The material below holds a span beginning at the line with "camera: 20 degrees left, 5 degrees down" and ending at the line with "(531, 272) = (825, 358): blue". Quote that span exactly, both ends included, and only that span.

Data to process START

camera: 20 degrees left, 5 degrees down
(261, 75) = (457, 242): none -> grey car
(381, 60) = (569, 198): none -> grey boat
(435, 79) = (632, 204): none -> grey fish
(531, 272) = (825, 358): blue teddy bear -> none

Data to process END
Data to process START

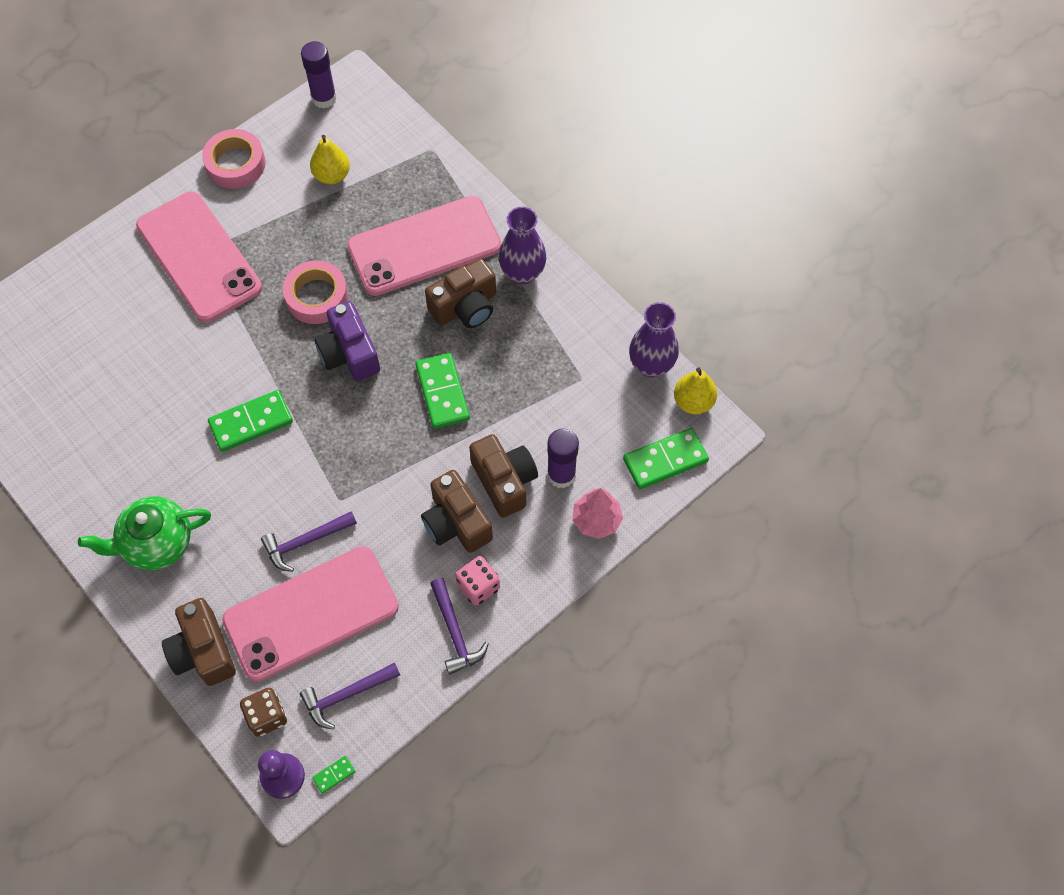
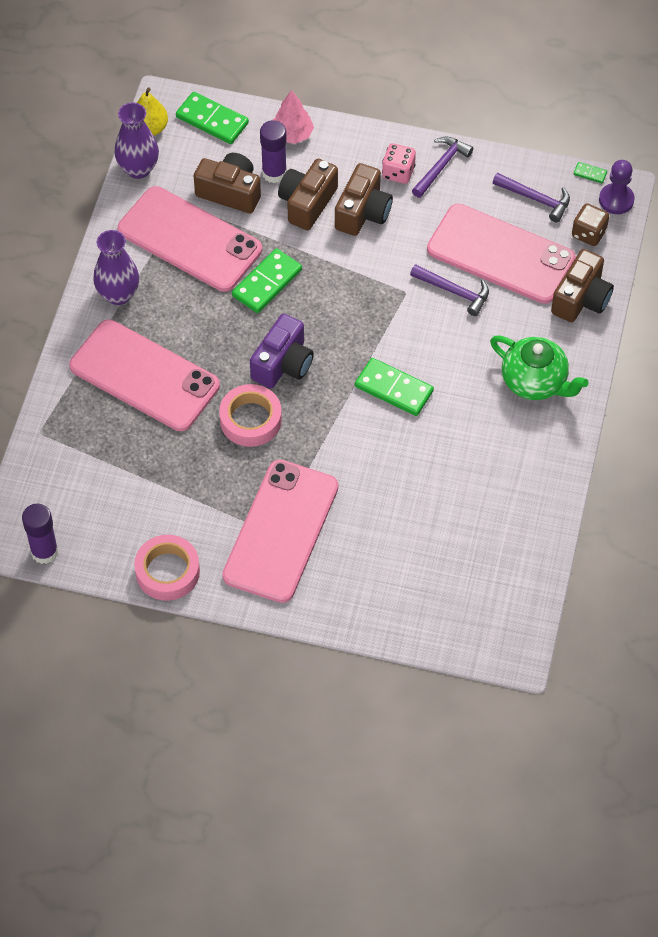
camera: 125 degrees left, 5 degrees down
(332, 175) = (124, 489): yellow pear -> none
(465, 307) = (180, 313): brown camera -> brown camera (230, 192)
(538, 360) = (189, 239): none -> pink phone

Data to process END

• [Solution]:
camera: 20 degrees left, 5 degrees down
(261, 75) = (457, 242): none -> grey car
(381, 60) = (569, 198): none -> grey boat
(435, 79) = (632, 204): none -> grey fish
(531, 272) = (825, 358): blue teddy bear -> none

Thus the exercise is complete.